[Rows from a segmentation dataset]
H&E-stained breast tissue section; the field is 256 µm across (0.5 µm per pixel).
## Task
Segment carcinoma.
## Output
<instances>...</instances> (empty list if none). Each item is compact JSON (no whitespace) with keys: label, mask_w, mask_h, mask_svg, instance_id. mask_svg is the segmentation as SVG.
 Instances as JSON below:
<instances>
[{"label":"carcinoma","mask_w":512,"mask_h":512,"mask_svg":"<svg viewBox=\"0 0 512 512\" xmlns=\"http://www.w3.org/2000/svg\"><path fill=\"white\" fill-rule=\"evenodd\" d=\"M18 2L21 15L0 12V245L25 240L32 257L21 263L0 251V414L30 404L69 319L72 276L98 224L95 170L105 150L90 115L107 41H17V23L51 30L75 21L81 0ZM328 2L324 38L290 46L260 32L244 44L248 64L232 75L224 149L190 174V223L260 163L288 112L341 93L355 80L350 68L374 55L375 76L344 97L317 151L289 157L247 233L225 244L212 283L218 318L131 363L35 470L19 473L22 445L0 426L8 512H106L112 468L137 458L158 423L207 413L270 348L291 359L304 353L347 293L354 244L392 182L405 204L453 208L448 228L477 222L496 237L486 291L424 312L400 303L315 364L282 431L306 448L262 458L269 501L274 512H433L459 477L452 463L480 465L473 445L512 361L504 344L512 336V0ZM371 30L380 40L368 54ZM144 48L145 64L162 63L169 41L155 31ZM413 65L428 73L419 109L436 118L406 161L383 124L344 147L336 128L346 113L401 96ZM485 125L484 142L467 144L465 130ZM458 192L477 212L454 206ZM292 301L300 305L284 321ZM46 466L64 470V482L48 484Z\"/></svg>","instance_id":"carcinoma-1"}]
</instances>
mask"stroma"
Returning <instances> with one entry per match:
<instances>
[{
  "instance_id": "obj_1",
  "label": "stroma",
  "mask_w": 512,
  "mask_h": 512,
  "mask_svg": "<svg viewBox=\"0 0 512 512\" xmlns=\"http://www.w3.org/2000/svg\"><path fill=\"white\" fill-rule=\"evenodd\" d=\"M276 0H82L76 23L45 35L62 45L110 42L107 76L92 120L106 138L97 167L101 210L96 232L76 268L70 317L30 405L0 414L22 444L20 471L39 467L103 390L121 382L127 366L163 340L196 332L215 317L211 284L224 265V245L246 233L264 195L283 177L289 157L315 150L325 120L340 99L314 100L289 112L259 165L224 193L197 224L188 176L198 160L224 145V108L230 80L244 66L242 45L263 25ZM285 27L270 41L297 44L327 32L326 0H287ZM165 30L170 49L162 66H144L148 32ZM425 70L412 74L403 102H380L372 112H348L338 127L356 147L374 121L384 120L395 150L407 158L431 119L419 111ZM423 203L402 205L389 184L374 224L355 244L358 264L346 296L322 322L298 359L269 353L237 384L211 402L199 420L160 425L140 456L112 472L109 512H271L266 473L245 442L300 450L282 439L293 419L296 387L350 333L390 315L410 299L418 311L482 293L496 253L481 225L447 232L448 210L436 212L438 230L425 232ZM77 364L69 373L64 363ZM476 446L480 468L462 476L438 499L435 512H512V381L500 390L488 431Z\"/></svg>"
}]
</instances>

GOAL OF THE EXERCISE:
Retype every entry above, word for word.

RIGHT ANSWER:
H&E-stained breast tissue section; the field is 256 µm across (0.5 µm per pixel).
## Task
Segment carcinoma.
## Output
<instances>...</instances> (empty list if none). Each item is compact JSON (no whitespace) with keys: label, mask_w, mask_h, mask_svg, instance_id. mask_svg is the segmentation as SVG.
 Instances as JSON below:
<instances>
[{"label":"carcinoma","mask_w":512,"mask_h":512,"mask_svg":"<svg viewBox=\"0 0 512 512\" xmlns=\"http://www.w3.org/2000/svg\"><path fill=\"white\" fill-rule=\"evenodd\" d=\"M18 2L21 15L0 12V245L25 240L32 257L21 263L0 251V414L30 404L69 319L72 276L98 224L95 170L105 150L90 115L107 41H17V23L51 30L75 21L81 0ZM328 2L324 38L290 46L260 32L244 44L248 64L232 75L224 149L190 174V223L260 163L288 112L341 93L355 80L350 68L374 55L375 76L344 97L317 151L289 157L247 233L225 244L212 283L218 318L131 363L35 470L19 473L22 445L0 426L8 512H106L112 468L137 458L158 423L207 413L270 348L291 359L304 353L347 293L354 244L392 182L405 204L453 208L448 228L477 222L496 237L486 291L424 312L400 303L315 364L282 431L306 448L262 458L269 501L274 512H433L459 477L452 463L480 465L473 445L512 361L504 344L512 336V0ZM371 30L380 40L368 54ZM144 48L145 64L162 63L169 41L155 31ZM413 65L428 73L419 109L436 118L406 161L383 124L344 147L336 128L346 113L401 96ZM485 125L484 142L467 144L465 130ZM458 192L477 212L454 206ZM292 301L300 305L284 321ZM46 466L64 470V482L48 484Z\"/></svg>","instance_id":"carcinoma-1"}]
</instances>
mask"stroma"
Returning <instances> with one entry per match:
<instances>
[{
  "instance_id": "obj_1",
  "label": "stroma",
  "mask_w": 512,
  "mask_h": 512,
  "mask_svg": "<svg viewBox=\"0 0 512 512\" xmlns=\"http://www.w3.org/2000/svg\"><path fill=\"white\" fill-rule=\"evenodd\" d=\"M276 0H82L76 23L45 35L62 45L110 42L107 76L92 120L106 138L97 167L101 210L96 232L76 268L70 317L30 405L0 414L22 444L20 471L39 467L103 390L121 382L127 366L163 340L196 332L215 317L211 284L224 265V245L246 233L264 195L283 177L289 157L315 150L325 120L340 99L314 100L289 112L259 165L224 193L197 224L188 176L198 160L224 145V108L230 80L244 66L242 45L263 25ZM285 27L270 41L297 44L327 32L326 0H287ZM165 30L170 49L162 66H144L148 32ZM425 70L412 74L403 102H380L372 112H348L338 127L356 147L374 121L384 120L395 150L407 158L431 119L419 111ZM423 203L402 205L389 184L374 224L355 244L358 264L346 296L322 322L298 359L269 353L237 384L211 402L199 420L160 425L140 456L112 472L109 512H271L266 473L245 442L300 450L282 439L293 419L296 387L350 333L390 315L410 299L418 311L482 293L496 253L481 225L447 232L448 210L436 212L438 230L425 232ZM77 364L69 373L64 363ZM476 446L480 468L462 476L438 499L435 512H512V381L500 390L488 431Z\"/></svg>"
}]
</instances>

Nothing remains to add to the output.